§ **Assignment**: Please return the listing exactly as written, but without its pictures.

##############################

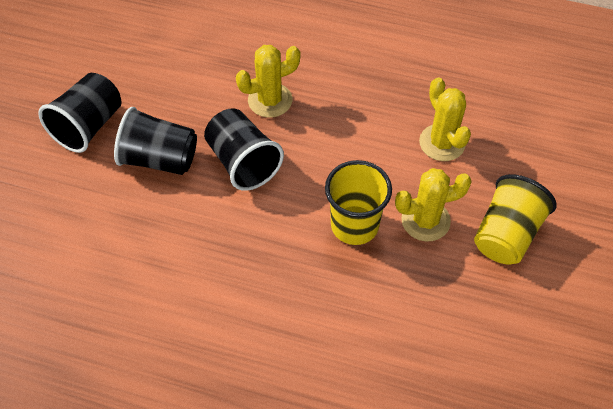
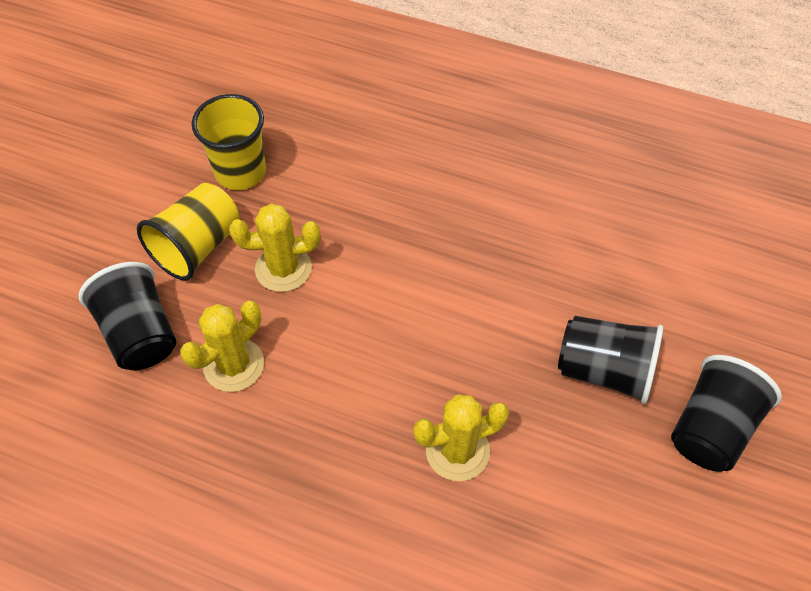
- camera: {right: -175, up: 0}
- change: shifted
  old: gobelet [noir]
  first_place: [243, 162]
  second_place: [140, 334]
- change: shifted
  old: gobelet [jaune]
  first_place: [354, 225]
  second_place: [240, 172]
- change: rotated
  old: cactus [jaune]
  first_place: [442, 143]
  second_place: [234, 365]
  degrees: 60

##############################

§ **Completed exercise**:
- camera: {right: -175, up: 0}
- change: shifted
  old: gobelet [noir]
  first_place: [243, 162]
  second_place: [140, 334]
- change: shifted
  old: gobelet [jaune]
  first_place: [354, 225]
  second_place: [240, 172]
- change: rotated
  old: cactus [jaune]
  first_place: [442, 143]
  second_place: [234, 365]
  degrees: 60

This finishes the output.